Exercise
Everything in the records must be copied exactly except the pictures.

START Data provided

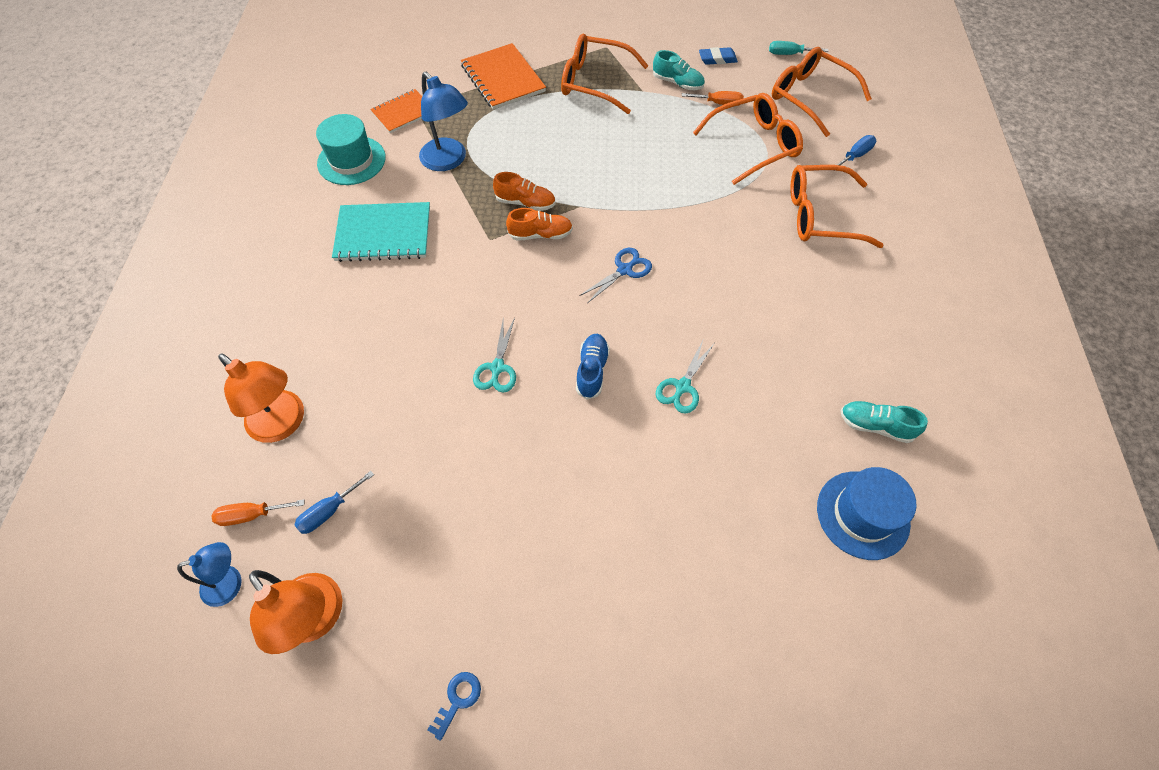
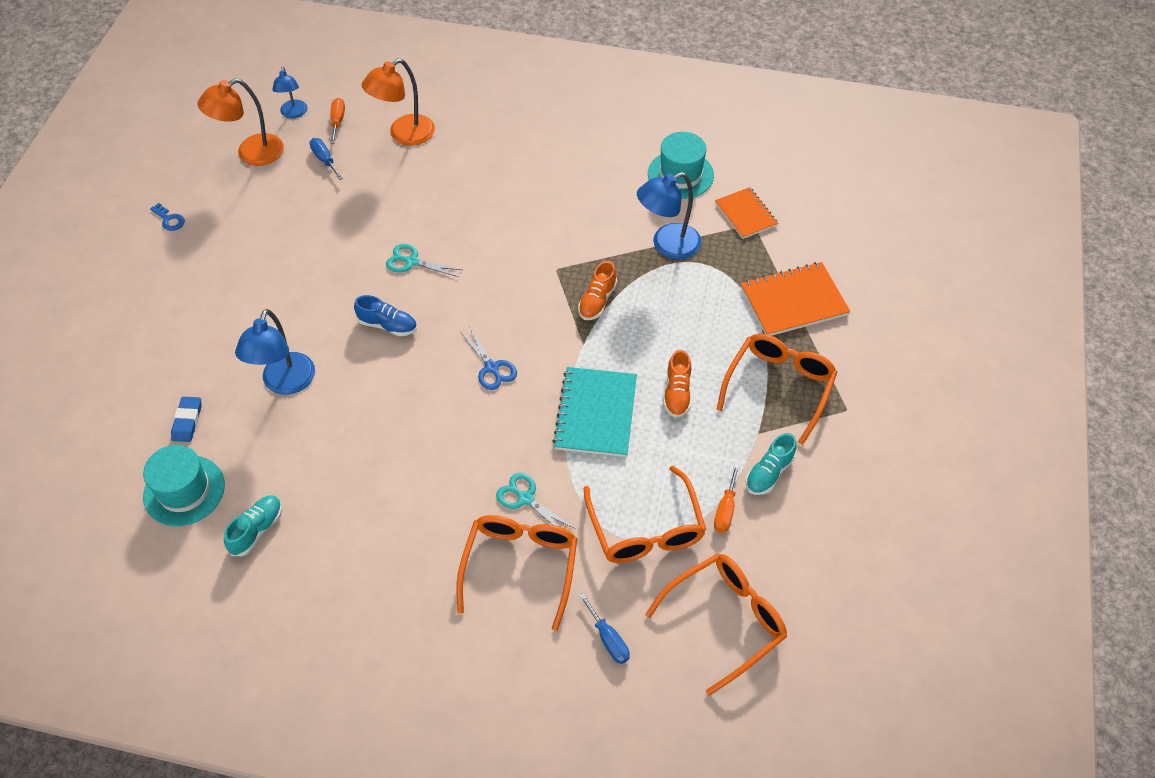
camera: 100 degrees right, 5 degrees down
(383, 234) = (580, 195): turquoise notebook -> turquoise notebook (596, 413)
(540, 234) = (552, 308): orange shoe -> orange shoe (677, 393)
(682, 386) = (349, 388): turquoise scissors -> turquoise scissors (525, 499)
(695, 452) = (285, 383): none -> blue lamp
(717, 59) = (814, 529): blue eraser -> blue eraser (187, 421)
(789, 54) = (818, 622): turquoise screwdriver -> none
(862, 514) = (184, 490): blue hat -> turquoise hat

END Data provided

Solution for this task
camera: 100 degrees right, 5 degrees down
(383, 234) = (580, 195): turquoise notebook -> turquoise notebook (596, 413)
(540, 234) = (552, 308): orange shoe -> orange shoe (677, 393)
(682, 386) = (349, 388): turquoise scissors -> turquoise scissors (525, 499)
(695, 452) = (285, 383): none -> blue lamp
(717, 59) = (814, 529): blue eraser -> blue eraser (187, 421)
(789, 54) = (818, 622): turquoise screwdriver -> none
(862, 514) = (184, 490): blue hat -> turquoise hat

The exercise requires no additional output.